■ **GIVEN DATA**
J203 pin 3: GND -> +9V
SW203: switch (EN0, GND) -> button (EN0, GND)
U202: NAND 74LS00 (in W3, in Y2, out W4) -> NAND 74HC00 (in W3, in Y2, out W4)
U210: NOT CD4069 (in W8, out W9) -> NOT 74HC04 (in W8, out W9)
==
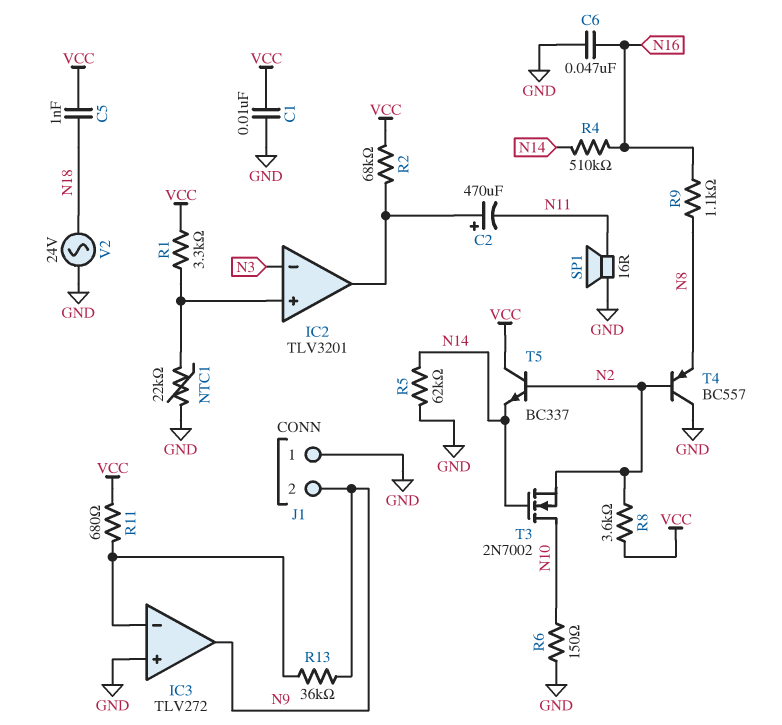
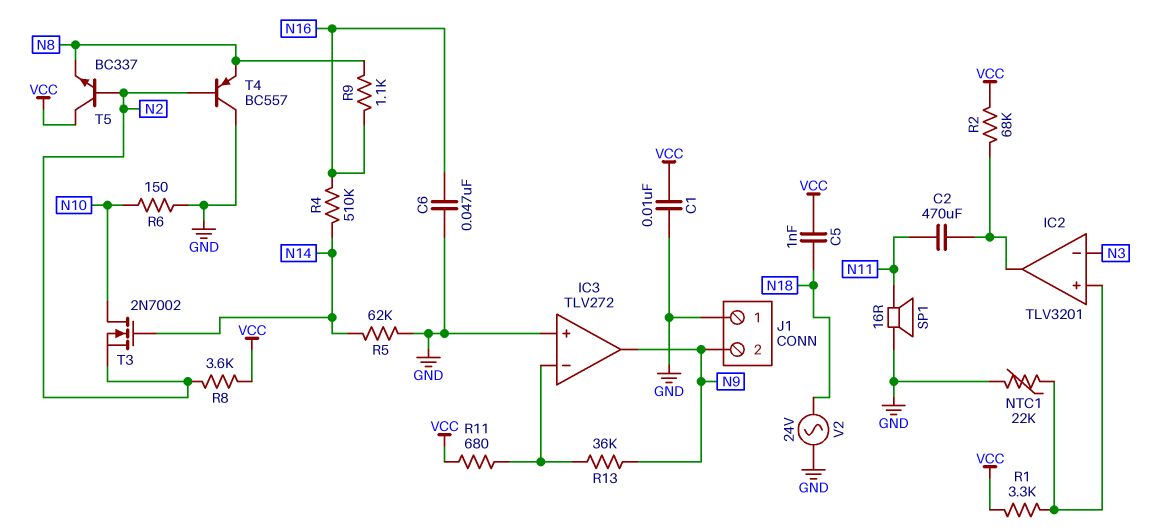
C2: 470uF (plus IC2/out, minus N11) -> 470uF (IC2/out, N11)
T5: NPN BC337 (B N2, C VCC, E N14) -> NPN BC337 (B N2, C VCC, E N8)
* * *
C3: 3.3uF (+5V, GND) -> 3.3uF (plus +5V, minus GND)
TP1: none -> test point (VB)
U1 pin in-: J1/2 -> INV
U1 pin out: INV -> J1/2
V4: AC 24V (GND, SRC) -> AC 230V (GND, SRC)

■ **TASK**
From the records above, return each line that includes "minus".

■ **EXERCISE RESPONSE**
C2: 470uF (plus IC2/out, minus N11) -> 470uF (IC2/out, N11)
C3: 3.3uF (+5V, GND) -> 3.3uF (plus +5V, minus GND)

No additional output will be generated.